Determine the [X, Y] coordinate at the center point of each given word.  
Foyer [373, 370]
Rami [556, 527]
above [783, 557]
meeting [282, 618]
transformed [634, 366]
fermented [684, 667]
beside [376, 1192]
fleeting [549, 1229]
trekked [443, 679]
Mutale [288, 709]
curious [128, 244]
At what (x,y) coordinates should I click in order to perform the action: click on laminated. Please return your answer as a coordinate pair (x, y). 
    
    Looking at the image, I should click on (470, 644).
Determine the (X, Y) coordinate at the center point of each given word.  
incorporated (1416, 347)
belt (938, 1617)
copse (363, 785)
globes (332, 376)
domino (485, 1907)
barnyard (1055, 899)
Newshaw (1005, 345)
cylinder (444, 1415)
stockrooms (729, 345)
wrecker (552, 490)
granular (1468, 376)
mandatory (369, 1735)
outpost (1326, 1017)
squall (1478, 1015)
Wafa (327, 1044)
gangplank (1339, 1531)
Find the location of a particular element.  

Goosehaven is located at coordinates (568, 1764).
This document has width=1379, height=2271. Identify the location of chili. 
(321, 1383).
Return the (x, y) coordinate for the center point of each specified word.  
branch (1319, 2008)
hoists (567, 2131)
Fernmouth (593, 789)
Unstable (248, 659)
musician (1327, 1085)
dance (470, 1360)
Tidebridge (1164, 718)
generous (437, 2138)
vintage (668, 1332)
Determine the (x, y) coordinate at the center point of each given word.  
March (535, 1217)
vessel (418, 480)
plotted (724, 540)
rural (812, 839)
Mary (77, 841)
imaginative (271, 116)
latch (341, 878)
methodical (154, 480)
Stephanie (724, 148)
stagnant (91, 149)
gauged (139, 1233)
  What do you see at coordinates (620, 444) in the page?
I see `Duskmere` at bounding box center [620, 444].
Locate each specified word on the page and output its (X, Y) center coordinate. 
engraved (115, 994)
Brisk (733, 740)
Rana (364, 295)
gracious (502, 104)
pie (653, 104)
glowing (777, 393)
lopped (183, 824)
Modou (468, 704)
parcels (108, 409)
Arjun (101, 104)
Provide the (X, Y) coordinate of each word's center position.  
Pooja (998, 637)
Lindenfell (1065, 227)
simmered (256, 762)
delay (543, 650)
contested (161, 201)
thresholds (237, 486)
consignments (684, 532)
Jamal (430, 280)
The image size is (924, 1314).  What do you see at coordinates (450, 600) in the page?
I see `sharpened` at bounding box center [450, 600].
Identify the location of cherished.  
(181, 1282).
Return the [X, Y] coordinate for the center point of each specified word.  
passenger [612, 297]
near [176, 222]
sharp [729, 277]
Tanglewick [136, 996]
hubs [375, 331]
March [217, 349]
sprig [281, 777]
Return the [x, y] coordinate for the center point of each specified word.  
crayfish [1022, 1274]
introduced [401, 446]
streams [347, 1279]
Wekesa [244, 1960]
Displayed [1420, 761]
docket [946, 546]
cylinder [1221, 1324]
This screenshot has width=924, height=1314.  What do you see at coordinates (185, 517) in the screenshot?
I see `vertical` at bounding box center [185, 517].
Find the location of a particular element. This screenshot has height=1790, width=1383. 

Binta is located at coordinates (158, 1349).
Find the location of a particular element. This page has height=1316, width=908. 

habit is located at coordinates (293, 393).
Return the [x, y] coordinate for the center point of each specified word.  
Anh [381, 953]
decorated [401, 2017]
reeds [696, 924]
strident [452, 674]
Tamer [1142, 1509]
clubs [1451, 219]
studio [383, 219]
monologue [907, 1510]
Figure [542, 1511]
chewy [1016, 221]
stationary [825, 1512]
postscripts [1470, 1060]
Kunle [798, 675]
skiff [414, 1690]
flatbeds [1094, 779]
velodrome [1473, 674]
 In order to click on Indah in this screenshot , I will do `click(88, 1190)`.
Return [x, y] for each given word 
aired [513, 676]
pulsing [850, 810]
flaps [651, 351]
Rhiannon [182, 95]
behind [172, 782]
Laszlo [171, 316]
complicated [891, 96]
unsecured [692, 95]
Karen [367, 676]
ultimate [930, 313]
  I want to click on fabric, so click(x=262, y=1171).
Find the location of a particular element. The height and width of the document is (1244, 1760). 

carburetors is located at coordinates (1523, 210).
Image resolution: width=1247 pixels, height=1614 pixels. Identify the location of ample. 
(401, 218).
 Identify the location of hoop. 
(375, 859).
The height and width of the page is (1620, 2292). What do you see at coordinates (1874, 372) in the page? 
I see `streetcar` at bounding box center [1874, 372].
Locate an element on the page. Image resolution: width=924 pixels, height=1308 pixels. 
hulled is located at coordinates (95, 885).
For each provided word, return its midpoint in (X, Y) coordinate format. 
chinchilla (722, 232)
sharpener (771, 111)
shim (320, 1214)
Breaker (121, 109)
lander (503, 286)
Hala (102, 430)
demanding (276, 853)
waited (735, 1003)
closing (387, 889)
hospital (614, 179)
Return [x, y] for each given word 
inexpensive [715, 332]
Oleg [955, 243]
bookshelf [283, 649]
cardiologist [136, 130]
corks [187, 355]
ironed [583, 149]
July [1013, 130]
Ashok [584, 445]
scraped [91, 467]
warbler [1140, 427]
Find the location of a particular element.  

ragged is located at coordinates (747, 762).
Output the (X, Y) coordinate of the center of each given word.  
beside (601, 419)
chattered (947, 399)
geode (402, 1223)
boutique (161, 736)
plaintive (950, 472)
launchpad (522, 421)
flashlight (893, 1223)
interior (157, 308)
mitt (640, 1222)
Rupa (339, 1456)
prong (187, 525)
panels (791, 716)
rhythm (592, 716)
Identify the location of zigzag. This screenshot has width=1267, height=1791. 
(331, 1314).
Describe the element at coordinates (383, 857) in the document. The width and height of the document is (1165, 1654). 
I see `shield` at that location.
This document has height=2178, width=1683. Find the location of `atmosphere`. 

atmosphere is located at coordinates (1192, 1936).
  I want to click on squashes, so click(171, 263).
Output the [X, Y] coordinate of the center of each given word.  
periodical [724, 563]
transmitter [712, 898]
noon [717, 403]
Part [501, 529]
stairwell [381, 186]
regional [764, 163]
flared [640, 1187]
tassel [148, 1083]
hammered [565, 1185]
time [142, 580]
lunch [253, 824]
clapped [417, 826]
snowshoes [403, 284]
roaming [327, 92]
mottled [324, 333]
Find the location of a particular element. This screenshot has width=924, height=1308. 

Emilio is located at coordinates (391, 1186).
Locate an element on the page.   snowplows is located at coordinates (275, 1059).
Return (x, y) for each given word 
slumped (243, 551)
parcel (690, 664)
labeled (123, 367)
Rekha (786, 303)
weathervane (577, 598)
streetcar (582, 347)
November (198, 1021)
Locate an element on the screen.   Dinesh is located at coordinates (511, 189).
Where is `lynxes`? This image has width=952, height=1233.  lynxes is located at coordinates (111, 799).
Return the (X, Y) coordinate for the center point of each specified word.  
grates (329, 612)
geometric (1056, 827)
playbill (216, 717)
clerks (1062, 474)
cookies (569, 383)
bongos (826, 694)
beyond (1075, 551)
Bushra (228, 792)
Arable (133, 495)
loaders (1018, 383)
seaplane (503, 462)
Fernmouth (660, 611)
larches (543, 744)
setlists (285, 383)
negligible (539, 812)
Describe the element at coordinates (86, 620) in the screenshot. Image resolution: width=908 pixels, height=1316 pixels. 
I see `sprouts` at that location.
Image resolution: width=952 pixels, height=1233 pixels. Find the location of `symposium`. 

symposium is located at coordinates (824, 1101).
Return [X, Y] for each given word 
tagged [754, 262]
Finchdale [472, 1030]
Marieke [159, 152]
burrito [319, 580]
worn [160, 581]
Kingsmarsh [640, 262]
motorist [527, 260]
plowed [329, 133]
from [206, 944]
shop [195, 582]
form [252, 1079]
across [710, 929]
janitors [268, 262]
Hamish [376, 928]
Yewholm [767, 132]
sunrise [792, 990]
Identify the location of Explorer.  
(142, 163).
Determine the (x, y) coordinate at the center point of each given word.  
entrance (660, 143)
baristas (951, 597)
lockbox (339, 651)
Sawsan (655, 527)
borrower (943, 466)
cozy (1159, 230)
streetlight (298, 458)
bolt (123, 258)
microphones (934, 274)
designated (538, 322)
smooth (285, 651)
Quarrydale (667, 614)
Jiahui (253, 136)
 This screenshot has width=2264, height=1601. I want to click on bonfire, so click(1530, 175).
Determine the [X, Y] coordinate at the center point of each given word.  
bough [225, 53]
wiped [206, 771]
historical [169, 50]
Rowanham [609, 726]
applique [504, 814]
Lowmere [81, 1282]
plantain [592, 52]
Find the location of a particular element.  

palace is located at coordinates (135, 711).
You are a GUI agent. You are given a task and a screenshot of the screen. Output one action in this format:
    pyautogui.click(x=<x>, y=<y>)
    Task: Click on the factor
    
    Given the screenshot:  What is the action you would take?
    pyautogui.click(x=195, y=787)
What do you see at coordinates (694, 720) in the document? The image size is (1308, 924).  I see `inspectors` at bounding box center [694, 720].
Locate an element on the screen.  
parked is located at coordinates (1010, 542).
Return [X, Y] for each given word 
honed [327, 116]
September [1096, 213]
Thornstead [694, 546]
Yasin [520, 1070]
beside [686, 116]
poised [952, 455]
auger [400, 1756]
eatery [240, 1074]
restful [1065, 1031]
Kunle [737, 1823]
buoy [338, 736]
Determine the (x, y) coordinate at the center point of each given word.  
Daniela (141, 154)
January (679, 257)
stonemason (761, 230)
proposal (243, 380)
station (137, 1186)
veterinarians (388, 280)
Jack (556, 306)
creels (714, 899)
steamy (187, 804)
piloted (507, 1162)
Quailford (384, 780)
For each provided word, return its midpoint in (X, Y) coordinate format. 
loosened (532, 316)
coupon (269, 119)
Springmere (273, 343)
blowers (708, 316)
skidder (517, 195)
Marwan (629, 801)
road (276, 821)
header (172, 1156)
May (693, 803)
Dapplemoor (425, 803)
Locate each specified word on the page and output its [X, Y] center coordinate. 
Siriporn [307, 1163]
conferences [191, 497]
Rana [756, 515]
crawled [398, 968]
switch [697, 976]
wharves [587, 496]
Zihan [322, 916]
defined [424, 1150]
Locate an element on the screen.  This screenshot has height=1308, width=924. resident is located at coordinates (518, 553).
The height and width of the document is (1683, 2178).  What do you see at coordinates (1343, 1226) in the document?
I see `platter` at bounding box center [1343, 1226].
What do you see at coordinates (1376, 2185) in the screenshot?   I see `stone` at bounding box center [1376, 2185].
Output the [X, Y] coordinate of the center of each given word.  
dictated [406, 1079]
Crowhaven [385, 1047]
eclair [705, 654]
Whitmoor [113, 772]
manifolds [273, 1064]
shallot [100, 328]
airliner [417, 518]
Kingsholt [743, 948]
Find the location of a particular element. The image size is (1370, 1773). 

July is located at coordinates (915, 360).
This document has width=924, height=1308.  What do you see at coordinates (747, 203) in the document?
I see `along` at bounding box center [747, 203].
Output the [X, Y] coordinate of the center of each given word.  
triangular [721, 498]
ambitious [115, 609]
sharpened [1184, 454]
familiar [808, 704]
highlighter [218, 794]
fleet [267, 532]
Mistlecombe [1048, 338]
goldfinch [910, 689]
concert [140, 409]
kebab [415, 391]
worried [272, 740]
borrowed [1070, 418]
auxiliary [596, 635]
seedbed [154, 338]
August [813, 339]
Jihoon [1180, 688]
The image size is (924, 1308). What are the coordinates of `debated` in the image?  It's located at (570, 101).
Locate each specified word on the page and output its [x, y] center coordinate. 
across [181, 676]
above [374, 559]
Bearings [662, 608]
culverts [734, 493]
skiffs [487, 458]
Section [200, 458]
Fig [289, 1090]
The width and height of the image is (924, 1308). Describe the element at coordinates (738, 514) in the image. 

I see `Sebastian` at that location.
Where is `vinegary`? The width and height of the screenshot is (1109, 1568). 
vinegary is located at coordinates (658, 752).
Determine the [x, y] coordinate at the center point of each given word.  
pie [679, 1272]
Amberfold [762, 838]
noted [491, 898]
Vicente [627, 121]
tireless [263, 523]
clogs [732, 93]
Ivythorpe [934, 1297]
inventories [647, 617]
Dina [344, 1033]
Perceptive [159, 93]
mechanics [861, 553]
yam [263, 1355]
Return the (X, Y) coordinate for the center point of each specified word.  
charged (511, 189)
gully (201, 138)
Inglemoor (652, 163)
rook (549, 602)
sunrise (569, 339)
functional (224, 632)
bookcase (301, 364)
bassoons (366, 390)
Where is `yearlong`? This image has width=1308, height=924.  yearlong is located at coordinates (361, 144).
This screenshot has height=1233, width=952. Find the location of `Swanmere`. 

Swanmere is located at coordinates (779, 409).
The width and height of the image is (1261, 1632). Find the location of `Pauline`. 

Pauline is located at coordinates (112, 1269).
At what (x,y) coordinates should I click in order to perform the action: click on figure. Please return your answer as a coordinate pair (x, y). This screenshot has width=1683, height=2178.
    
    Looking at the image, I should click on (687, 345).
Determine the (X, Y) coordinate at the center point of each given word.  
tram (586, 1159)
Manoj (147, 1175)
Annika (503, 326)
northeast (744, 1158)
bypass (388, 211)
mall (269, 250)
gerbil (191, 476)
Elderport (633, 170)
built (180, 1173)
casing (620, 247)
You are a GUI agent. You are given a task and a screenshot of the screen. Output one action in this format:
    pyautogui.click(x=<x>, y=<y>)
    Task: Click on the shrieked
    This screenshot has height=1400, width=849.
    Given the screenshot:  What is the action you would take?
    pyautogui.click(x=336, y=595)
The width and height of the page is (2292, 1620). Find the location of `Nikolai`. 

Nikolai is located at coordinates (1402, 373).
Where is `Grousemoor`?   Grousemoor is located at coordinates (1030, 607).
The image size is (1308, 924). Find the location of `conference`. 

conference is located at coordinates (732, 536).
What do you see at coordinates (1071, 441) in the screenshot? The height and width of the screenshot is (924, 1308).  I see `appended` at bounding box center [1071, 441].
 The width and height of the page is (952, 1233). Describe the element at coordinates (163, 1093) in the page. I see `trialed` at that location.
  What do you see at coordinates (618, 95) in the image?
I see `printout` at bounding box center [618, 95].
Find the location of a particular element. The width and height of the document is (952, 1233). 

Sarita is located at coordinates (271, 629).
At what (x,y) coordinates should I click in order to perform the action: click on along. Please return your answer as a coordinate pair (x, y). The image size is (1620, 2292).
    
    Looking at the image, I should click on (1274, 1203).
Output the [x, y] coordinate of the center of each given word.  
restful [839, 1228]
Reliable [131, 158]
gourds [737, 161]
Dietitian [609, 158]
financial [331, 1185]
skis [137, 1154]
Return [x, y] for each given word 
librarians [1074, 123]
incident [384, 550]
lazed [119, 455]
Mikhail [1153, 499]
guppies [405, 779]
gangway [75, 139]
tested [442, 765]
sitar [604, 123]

--------

## Task statement
Reproduce the rows above, unchanged, from the row containing "time [142, 580]" through the row containing "coordinates (111, 799).", including both of those rows.

## Solution to this problem
time [142, 580]
lunch [253, 824]
clapped [417, 826]
snowshoes [403, 284]
roaming [327, 92]
mottled [324, 333]
Find the location of a particular element. This screenshot has width=924, height=1308. 

Emilio is located at coordinates (391, 1186).
Locate an element on the page.   snowplows is located at coordinates (275, 1059).
Return (x, y) for each given word 
slumped (243, 551)
parcel (690, 664)
labeled (123, 367)
Rekha (786, 303)
weathervane (577, 598)
streetcar (582, 347)
November (198, 1021)
Locate an element on the screen.   Dinesh is located at coordinates (511, 189).
Where is `lynxes`? This image has width=952, height=1233.  lynxes is located at coordinates (111, 799).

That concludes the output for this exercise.